>>>
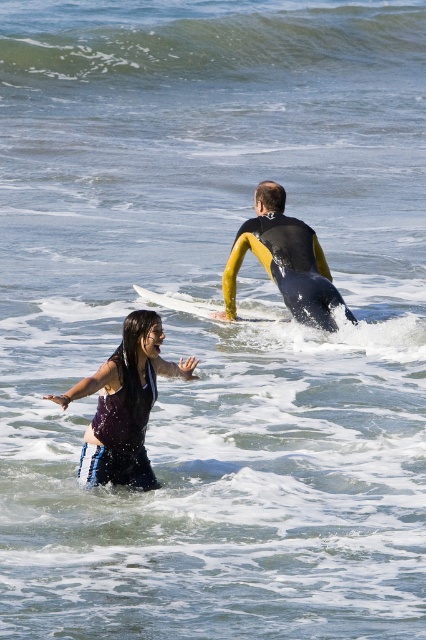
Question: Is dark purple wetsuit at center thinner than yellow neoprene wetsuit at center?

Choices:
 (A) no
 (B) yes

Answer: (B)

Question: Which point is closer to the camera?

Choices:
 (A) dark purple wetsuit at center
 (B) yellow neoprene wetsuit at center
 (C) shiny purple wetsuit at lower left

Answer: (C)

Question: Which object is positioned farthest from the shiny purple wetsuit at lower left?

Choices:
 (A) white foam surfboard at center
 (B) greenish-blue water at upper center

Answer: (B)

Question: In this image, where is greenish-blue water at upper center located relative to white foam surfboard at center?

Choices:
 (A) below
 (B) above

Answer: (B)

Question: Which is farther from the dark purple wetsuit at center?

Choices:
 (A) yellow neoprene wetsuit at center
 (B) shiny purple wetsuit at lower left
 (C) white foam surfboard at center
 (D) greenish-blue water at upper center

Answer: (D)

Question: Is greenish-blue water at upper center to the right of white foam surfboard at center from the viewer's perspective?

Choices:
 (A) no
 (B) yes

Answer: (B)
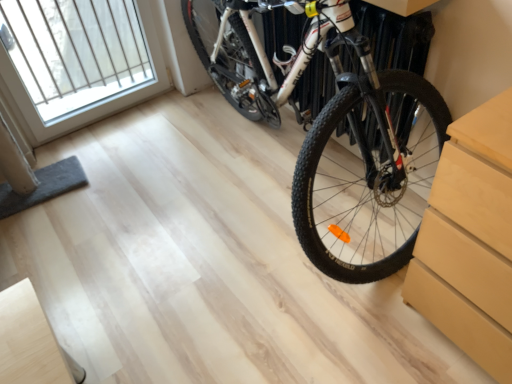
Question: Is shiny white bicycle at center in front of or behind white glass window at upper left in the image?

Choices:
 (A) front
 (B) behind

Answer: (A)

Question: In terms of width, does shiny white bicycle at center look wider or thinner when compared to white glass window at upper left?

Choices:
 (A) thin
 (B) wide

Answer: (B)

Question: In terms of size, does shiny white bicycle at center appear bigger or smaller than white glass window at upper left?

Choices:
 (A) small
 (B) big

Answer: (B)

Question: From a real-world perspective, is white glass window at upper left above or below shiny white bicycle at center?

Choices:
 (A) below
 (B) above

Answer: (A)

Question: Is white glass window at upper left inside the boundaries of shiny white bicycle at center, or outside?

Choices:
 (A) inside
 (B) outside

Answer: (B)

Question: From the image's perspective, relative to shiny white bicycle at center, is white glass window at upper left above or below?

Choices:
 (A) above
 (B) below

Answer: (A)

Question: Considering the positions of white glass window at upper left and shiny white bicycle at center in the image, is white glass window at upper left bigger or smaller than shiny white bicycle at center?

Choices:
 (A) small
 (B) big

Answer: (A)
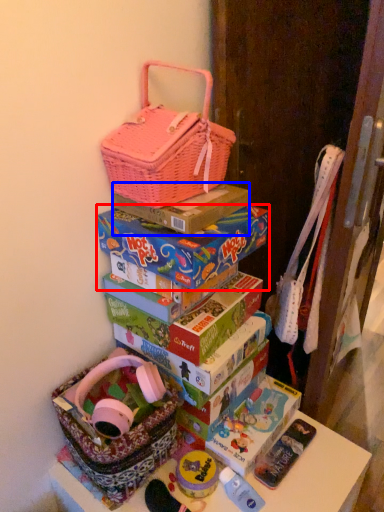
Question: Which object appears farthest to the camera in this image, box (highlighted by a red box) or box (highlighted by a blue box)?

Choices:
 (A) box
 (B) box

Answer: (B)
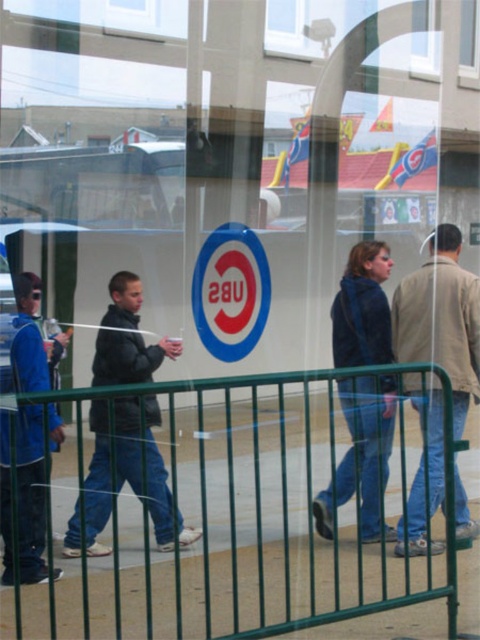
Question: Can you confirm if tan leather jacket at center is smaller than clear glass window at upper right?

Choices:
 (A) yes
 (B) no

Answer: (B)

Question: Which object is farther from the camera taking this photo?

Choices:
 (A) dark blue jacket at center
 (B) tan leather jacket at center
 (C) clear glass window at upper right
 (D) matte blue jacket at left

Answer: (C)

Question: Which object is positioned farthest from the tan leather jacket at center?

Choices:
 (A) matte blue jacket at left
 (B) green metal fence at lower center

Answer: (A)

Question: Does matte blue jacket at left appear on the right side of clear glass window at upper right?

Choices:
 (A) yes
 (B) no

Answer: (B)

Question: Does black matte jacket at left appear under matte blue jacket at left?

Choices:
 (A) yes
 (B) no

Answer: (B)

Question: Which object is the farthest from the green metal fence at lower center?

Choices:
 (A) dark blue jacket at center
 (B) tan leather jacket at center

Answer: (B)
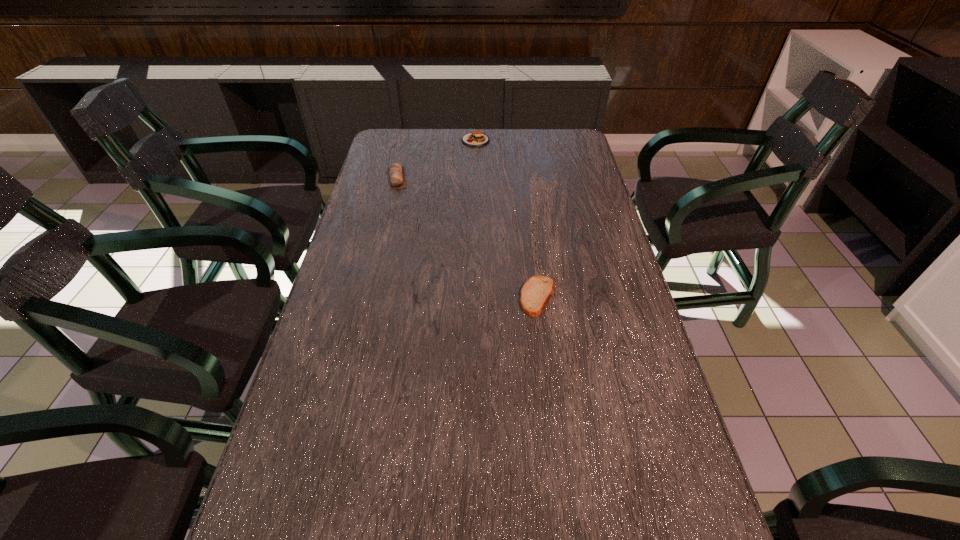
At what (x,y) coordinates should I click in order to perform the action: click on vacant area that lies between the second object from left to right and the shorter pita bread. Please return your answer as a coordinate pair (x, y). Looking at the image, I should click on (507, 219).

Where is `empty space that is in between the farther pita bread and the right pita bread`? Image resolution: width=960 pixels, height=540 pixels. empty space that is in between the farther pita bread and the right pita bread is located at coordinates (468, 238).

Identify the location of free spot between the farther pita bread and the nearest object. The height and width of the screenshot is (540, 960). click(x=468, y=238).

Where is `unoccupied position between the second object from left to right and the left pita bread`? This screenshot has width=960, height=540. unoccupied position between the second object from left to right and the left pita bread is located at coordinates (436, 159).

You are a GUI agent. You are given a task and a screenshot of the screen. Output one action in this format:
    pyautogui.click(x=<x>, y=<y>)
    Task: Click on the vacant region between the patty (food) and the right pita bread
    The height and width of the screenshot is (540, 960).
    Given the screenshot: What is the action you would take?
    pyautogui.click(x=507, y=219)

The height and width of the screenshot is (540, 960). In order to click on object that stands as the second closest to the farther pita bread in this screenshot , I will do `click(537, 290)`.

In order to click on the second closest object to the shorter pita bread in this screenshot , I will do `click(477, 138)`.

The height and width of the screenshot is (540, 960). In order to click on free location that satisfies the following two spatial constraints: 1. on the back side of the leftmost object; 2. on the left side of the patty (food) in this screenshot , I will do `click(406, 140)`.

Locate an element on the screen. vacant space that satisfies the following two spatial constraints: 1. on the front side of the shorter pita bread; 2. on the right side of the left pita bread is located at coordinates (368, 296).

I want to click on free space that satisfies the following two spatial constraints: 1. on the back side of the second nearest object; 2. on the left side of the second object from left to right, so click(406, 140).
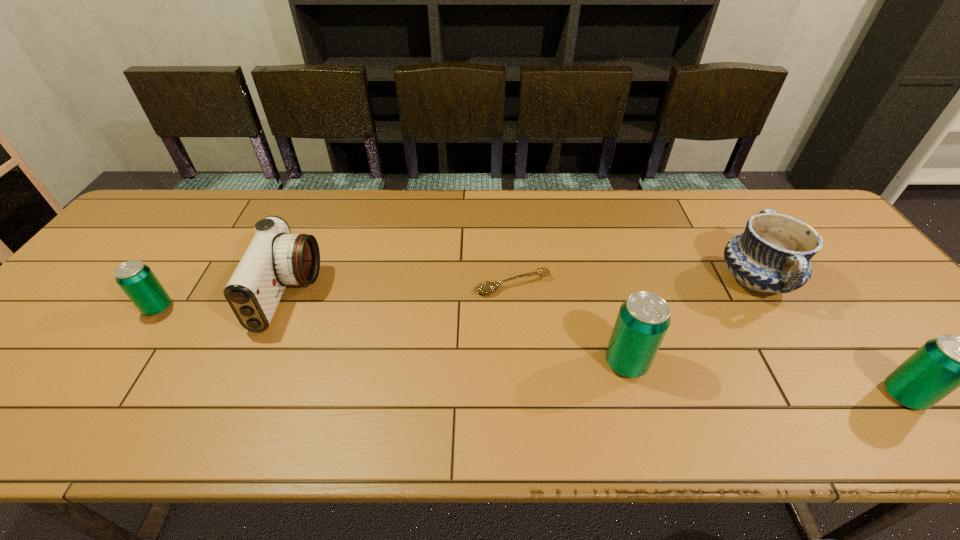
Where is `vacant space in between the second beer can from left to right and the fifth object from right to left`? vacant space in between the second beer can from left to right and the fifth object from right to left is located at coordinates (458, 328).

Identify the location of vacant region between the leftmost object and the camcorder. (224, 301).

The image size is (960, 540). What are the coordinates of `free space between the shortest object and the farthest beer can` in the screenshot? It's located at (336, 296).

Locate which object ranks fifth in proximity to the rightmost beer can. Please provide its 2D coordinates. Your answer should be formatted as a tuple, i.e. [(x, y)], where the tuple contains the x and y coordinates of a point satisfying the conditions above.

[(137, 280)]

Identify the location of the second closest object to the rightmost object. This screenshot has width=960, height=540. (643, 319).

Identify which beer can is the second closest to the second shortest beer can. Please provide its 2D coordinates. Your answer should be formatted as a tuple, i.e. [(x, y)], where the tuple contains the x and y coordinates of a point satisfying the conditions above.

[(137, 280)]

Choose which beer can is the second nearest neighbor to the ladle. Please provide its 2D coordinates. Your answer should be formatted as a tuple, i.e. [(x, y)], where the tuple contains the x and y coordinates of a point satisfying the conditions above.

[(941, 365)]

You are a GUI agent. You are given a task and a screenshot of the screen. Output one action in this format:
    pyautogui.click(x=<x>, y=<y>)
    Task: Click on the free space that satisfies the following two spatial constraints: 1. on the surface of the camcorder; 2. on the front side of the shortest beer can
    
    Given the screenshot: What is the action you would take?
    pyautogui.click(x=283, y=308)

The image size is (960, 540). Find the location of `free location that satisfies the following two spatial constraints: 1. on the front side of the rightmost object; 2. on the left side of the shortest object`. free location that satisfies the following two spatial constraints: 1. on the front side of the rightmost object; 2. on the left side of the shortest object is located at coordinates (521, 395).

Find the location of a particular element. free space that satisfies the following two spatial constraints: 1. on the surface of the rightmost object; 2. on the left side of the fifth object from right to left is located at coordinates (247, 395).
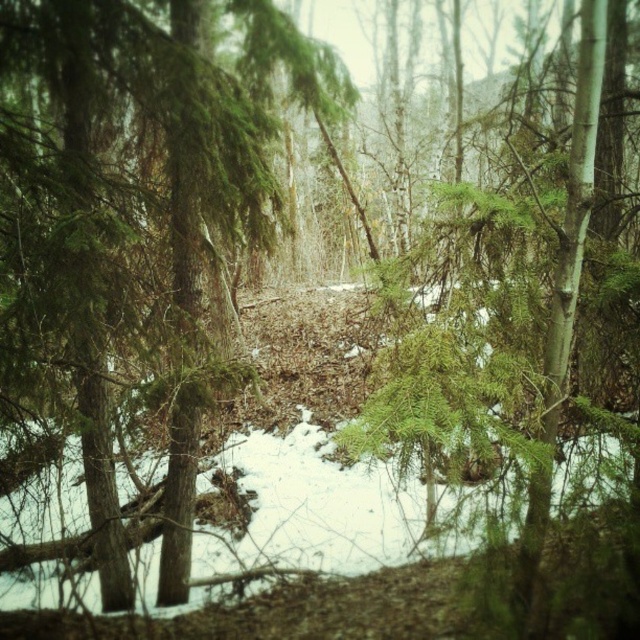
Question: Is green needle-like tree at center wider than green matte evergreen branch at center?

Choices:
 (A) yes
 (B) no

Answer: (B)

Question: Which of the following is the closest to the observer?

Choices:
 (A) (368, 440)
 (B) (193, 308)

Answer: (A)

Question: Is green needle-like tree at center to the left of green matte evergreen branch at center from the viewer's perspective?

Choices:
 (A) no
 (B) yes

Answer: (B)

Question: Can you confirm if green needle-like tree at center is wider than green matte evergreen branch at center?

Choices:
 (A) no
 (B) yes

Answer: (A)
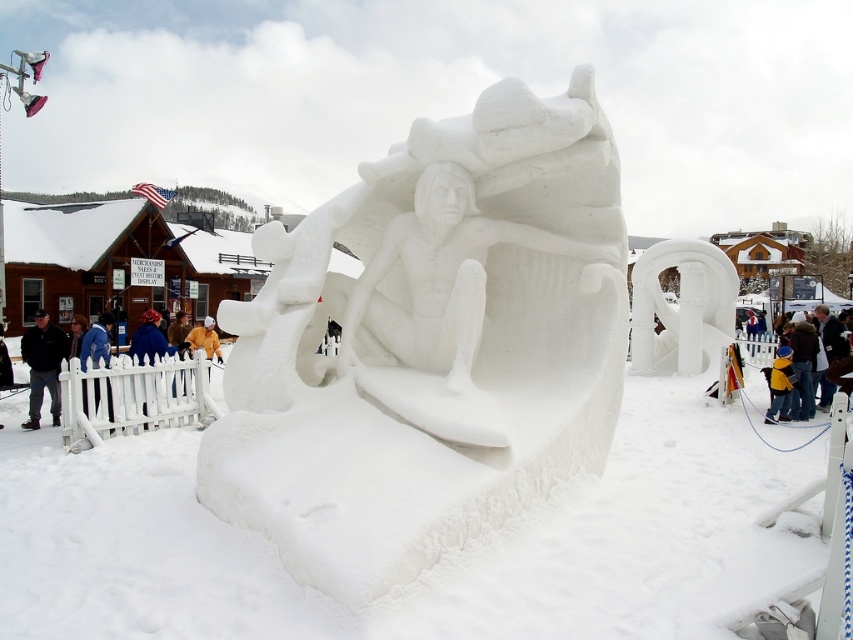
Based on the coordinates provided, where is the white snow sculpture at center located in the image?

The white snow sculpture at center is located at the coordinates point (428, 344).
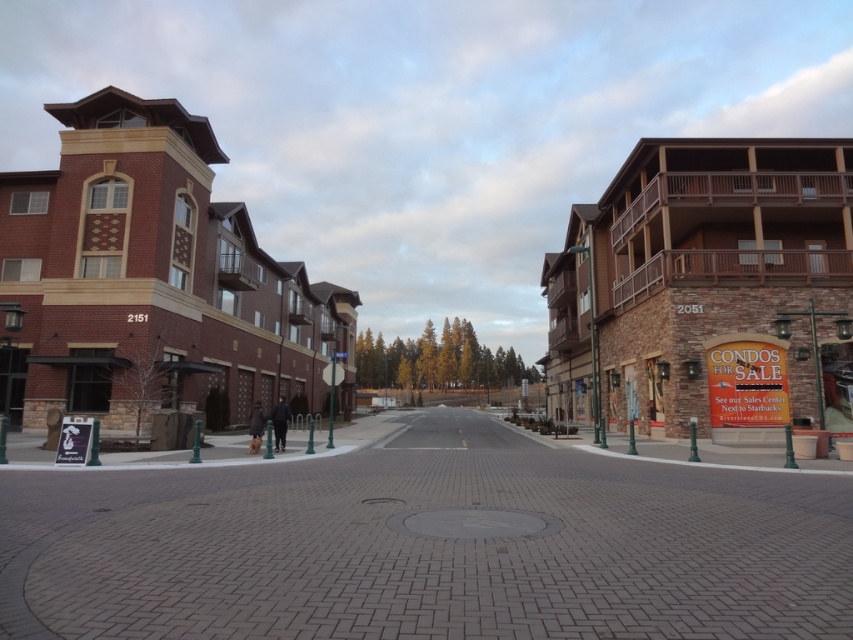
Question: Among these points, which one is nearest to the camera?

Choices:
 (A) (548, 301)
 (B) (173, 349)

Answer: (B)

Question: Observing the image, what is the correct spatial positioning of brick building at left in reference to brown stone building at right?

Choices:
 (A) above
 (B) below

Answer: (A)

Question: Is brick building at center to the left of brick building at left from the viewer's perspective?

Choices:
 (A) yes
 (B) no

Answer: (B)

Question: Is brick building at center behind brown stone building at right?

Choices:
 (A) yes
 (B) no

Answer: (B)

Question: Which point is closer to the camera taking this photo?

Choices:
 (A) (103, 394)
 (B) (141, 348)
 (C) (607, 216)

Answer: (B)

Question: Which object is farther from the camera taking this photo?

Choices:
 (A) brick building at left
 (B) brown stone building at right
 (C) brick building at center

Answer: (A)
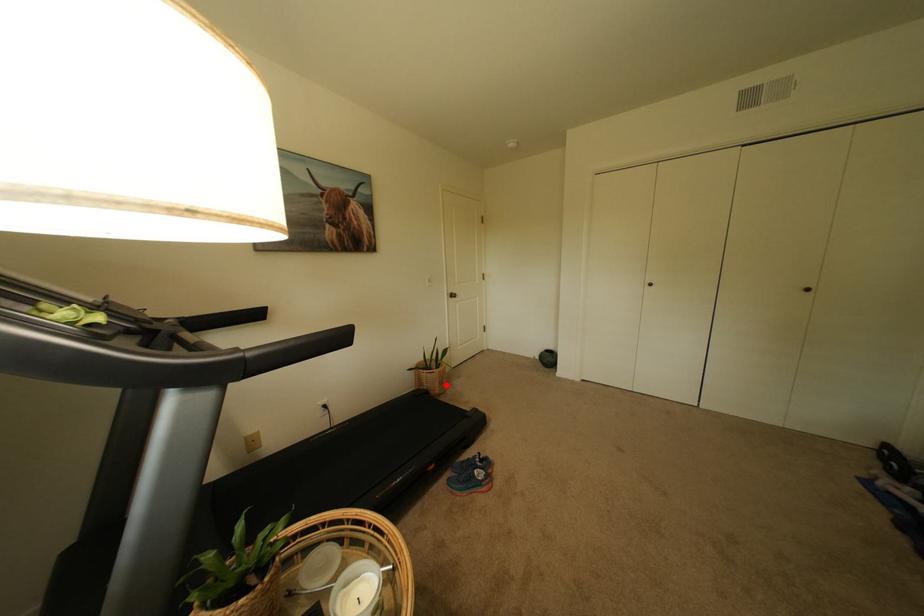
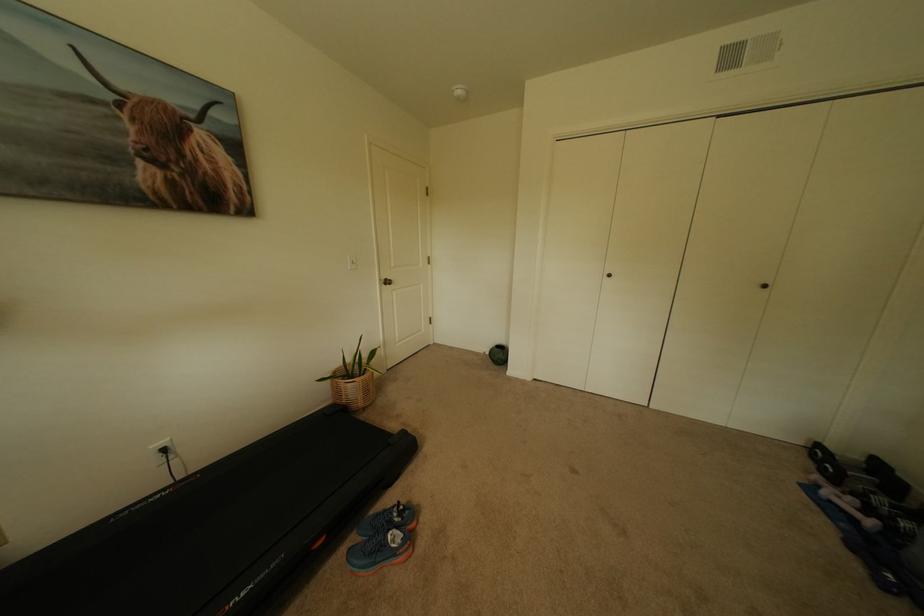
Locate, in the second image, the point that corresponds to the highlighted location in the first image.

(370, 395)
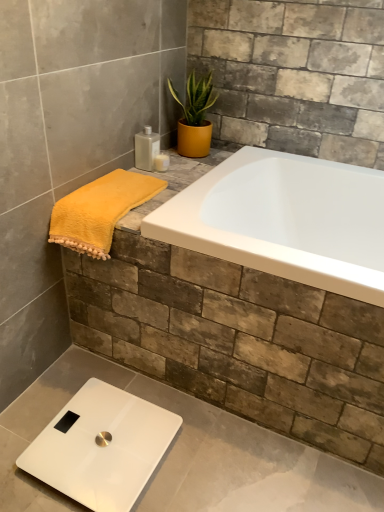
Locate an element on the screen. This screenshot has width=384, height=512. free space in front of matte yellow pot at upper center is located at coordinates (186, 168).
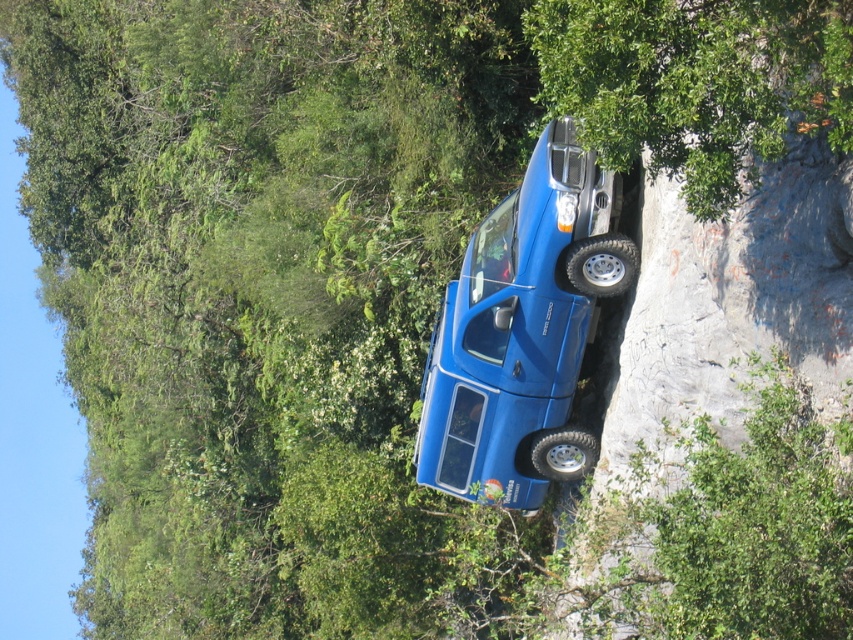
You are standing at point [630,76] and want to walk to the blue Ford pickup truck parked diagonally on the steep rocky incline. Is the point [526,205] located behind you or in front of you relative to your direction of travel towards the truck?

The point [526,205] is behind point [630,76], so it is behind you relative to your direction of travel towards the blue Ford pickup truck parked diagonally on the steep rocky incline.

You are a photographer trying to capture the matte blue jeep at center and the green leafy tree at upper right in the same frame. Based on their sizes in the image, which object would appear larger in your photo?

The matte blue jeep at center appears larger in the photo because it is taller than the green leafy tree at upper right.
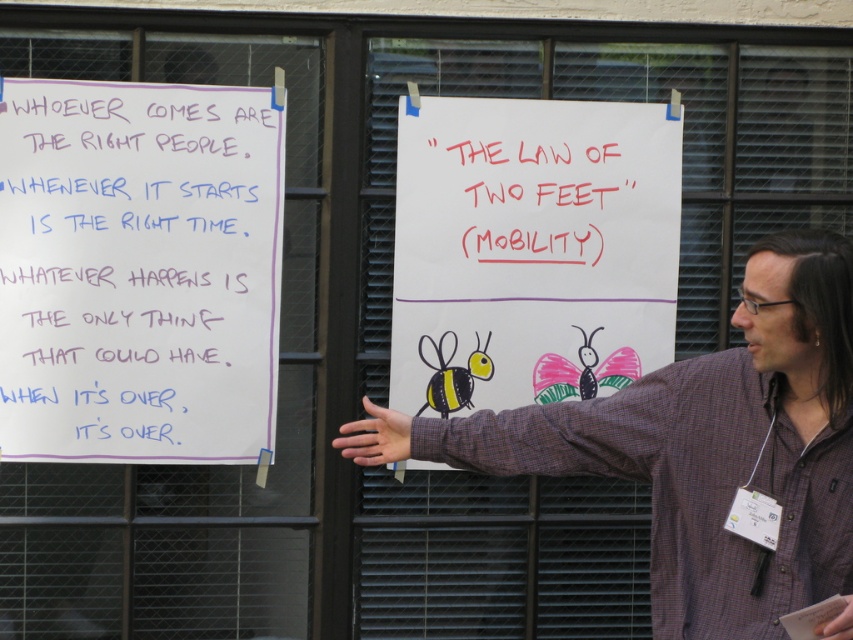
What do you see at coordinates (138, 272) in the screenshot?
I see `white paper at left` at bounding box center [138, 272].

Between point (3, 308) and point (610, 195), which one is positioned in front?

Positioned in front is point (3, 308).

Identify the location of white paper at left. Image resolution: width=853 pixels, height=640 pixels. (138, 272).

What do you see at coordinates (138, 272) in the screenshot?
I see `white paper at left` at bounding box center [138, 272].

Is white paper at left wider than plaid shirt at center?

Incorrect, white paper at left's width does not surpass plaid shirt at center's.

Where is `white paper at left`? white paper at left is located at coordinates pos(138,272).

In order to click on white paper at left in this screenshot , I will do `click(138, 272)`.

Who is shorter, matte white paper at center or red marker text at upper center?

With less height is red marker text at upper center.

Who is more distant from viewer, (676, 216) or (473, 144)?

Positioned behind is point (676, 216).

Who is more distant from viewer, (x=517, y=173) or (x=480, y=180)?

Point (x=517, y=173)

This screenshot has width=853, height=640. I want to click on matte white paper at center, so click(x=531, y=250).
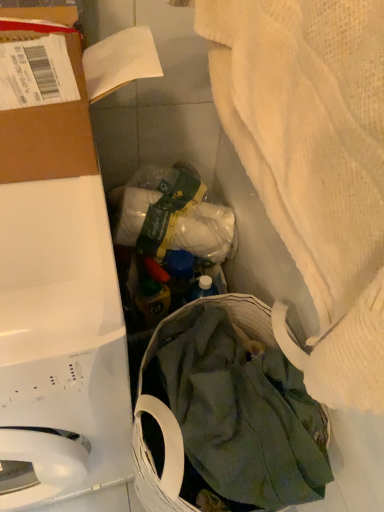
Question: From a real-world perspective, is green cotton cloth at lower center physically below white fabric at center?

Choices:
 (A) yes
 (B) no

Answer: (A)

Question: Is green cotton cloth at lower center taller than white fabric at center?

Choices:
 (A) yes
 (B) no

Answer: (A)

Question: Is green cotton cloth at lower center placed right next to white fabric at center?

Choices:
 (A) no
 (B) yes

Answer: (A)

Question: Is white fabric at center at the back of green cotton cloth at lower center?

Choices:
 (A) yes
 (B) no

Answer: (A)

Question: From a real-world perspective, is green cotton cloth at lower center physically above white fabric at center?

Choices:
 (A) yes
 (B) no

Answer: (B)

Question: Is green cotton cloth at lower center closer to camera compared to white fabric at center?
<<<
Instructions to follow: Pick out every line in the material above that contains the word "purple".

Written solution:
Question: Is dark purple wetsuit at center thinner than yellow neoprene wetsuit at center?
 (A) dark purple wetsuit at center
 (C) shiny purple wetsuit at lower left
Question: Which object is positioned farthest from the shiny purple wetsuit at lower left?
Question: Which is farther from the dark purple wetsuit at center?
 (B) shiny purple wetsuit at lower left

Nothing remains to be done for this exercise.